#### Problem description:
Look through the data that follows and copy each line with the string "braun".

#### Provided records:
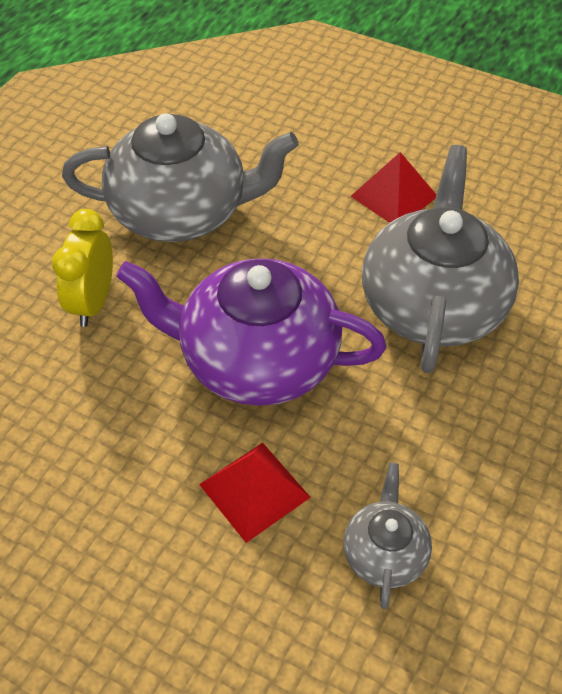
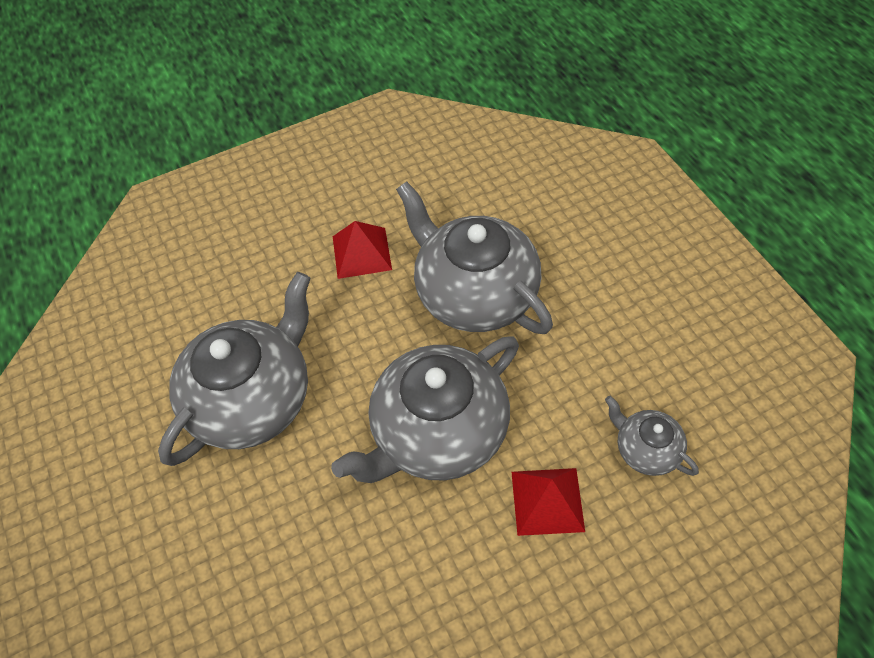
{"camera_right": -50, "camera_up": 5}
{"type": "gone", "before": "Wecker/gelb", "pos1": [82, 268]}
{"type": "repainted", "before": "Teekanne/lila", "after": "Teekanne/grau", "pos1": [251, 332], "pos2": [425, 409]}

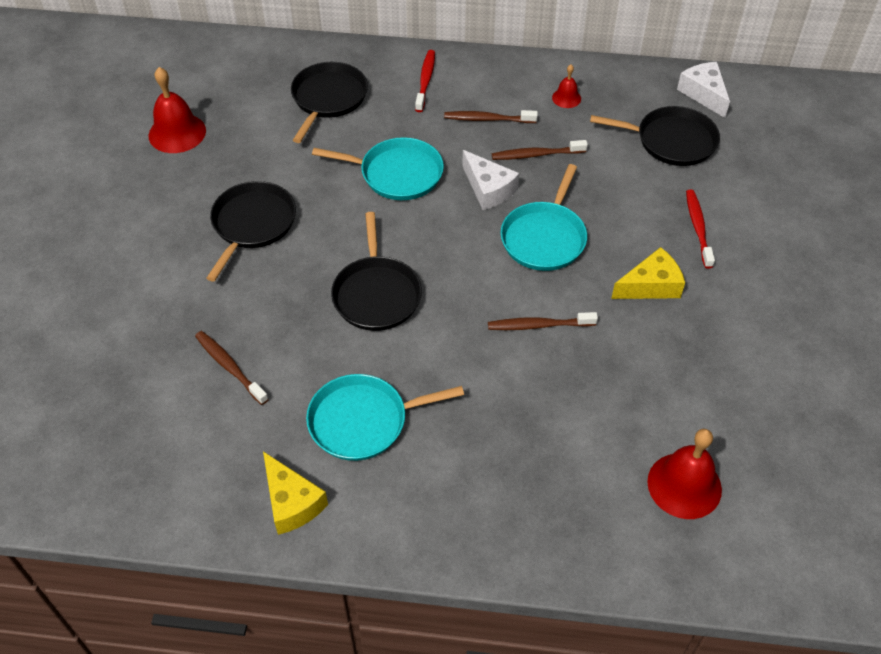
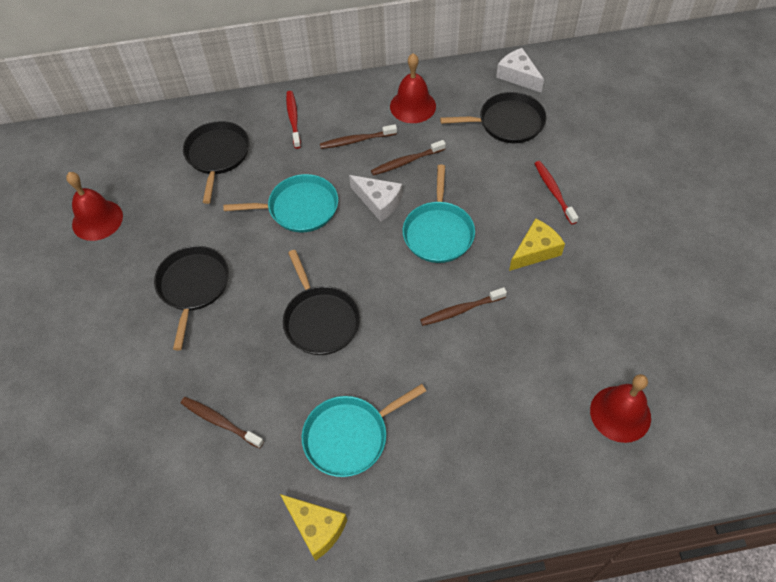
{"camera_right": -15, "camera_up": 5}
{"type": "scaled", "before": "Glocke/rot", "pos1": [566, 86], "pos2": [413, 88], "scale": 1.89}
...
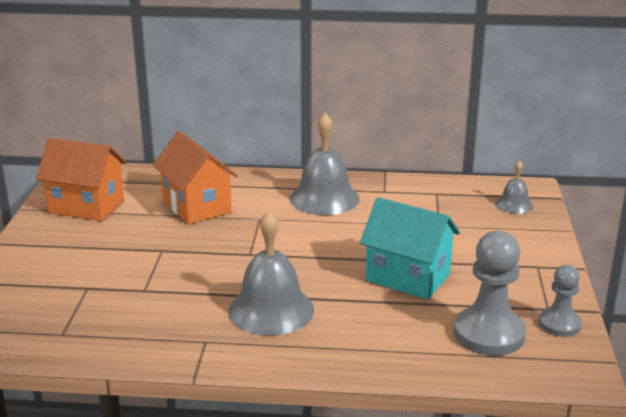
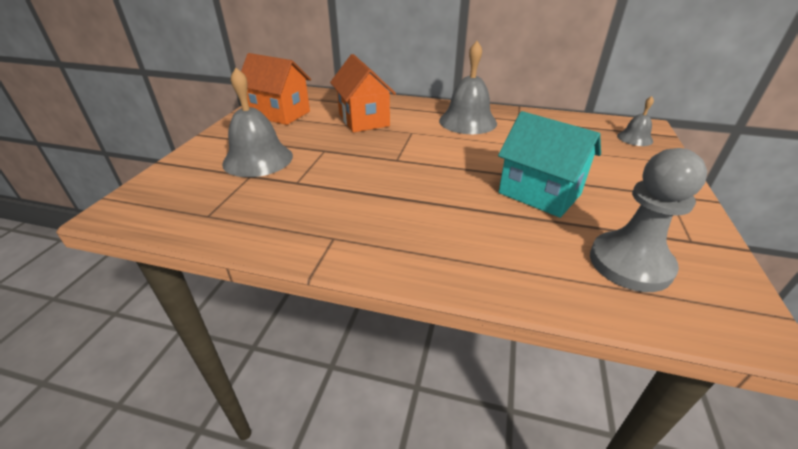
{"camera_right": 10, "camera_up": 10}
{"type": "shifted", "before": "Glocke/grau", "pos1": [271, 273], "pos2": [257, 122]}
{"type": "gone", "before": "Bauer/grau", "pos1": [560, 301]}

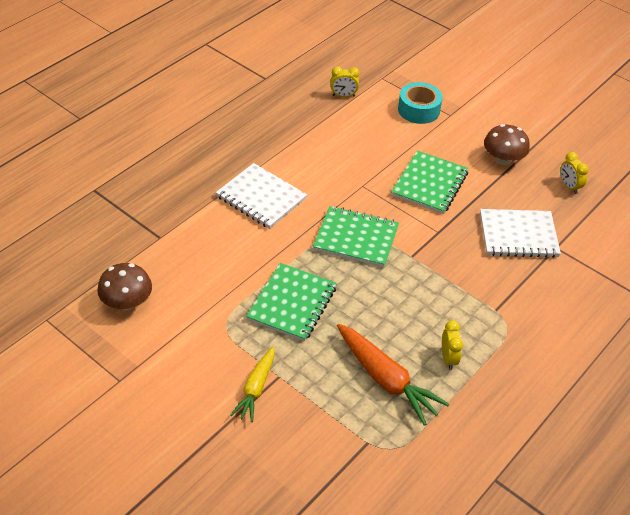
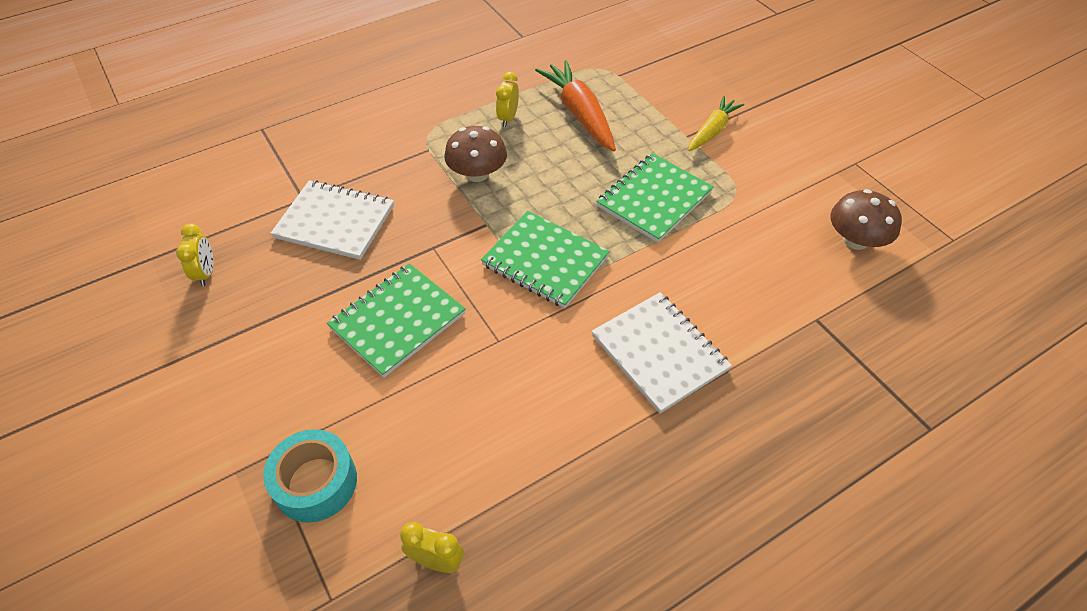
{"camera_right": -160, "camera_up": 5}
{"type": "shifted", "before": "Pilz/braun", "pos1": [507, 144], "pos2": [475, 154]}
* * *
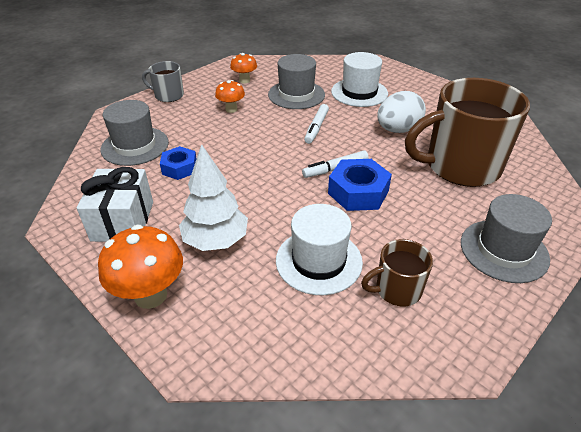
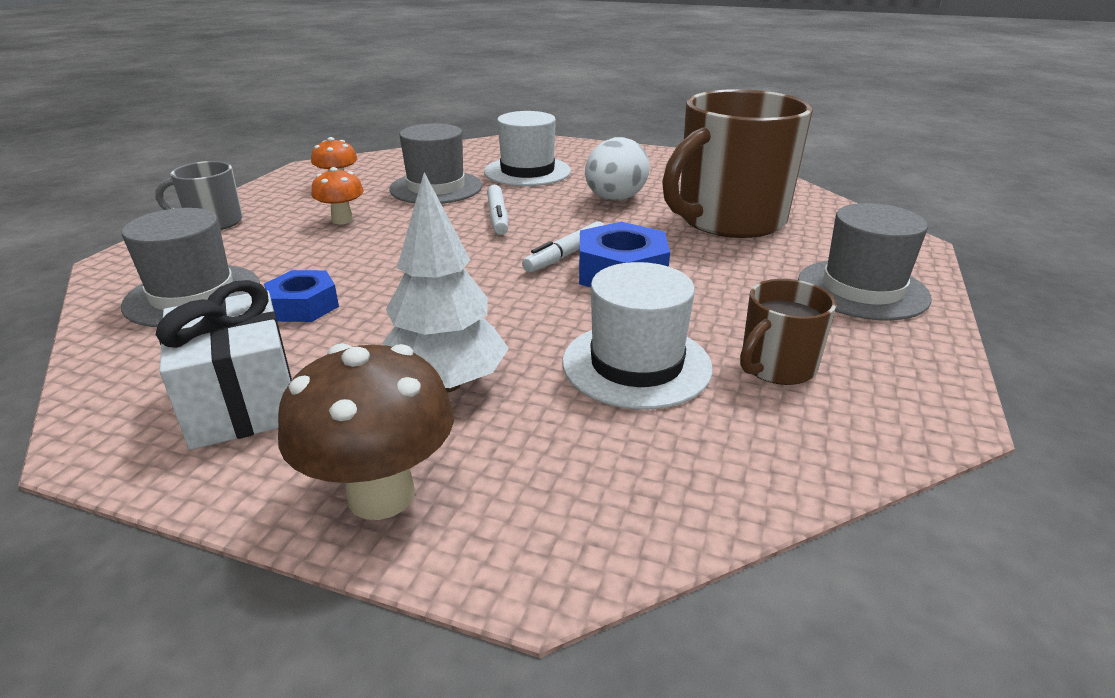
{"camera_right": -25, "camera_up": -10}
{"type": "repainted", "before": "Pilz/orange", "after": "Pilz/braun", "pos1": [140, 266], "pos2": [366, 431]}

#### Solution to this problem:
{"type": "shifted", "before": "Pilz/braun", "pos1": [507, 144], "pos2": [475, 154]}
{"type": "repainted", "before": "Pilz/orange", "after": "Pilz/braun", "pos1": [140, 266], "pos2": [366, 431]}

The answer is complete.